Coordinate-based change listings
=== Begin Enclosure ===

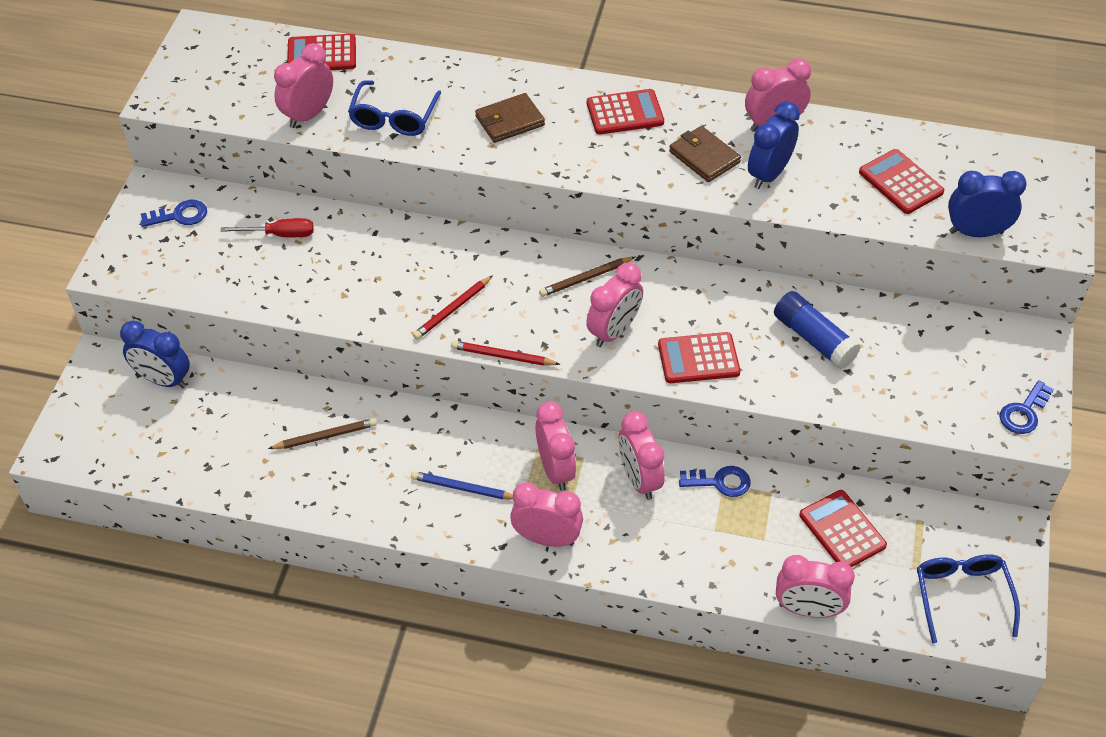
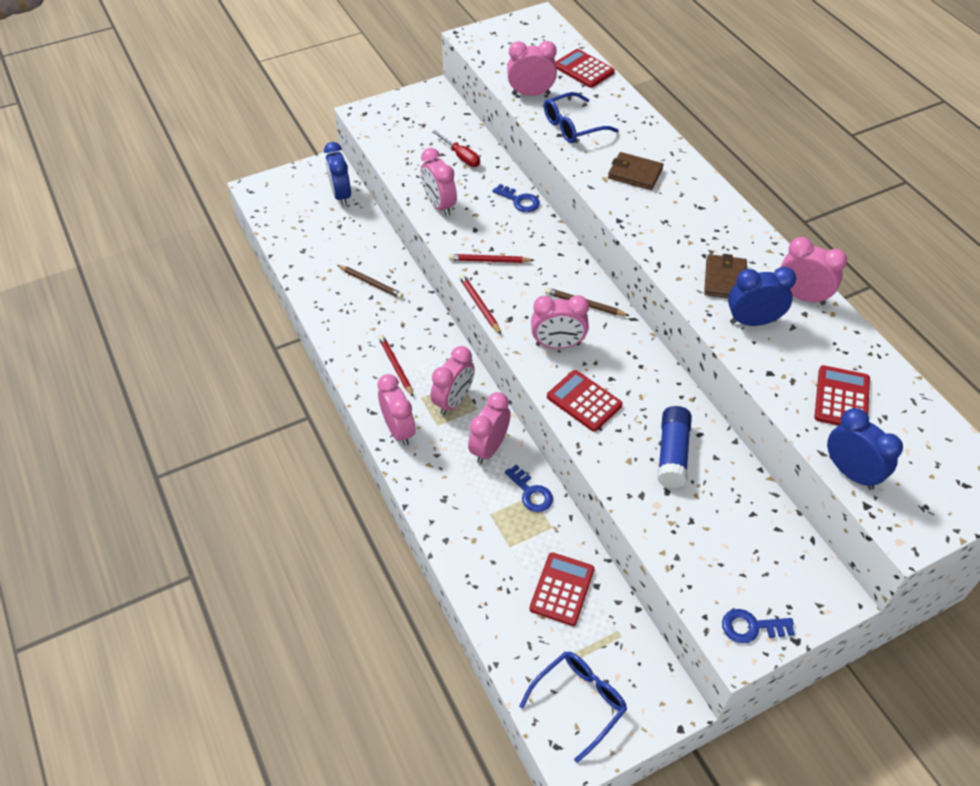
camera: 50 degrees right, 0 degrees up
blue key [140,200,207,227] -> blue key moved to [492,184,540,212]
blue pencil [411,471,513,499] -> red pencil [378,335,414,397]
red calculator [587,89,664,134] -> none
pink clock [776,555,855,618] -> pink clock moved to [421,148,457,216]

=== End Enclosure ===

_What is expected_: Reproduce every entry above exactly, and omit the pictures.

_Exercise output_:
camera: 50 degrees right, 0 degrees up
blue key [140,200,207,227] -> blue key moved to [492,184,540,212]
blue pencil [411,471,513,499] -> red pencil [378,335,414,397]
red calculator [587,89,664,134] -> none
pink clock [776,555,855,618] -> pink clock moved to [421,148,457,216]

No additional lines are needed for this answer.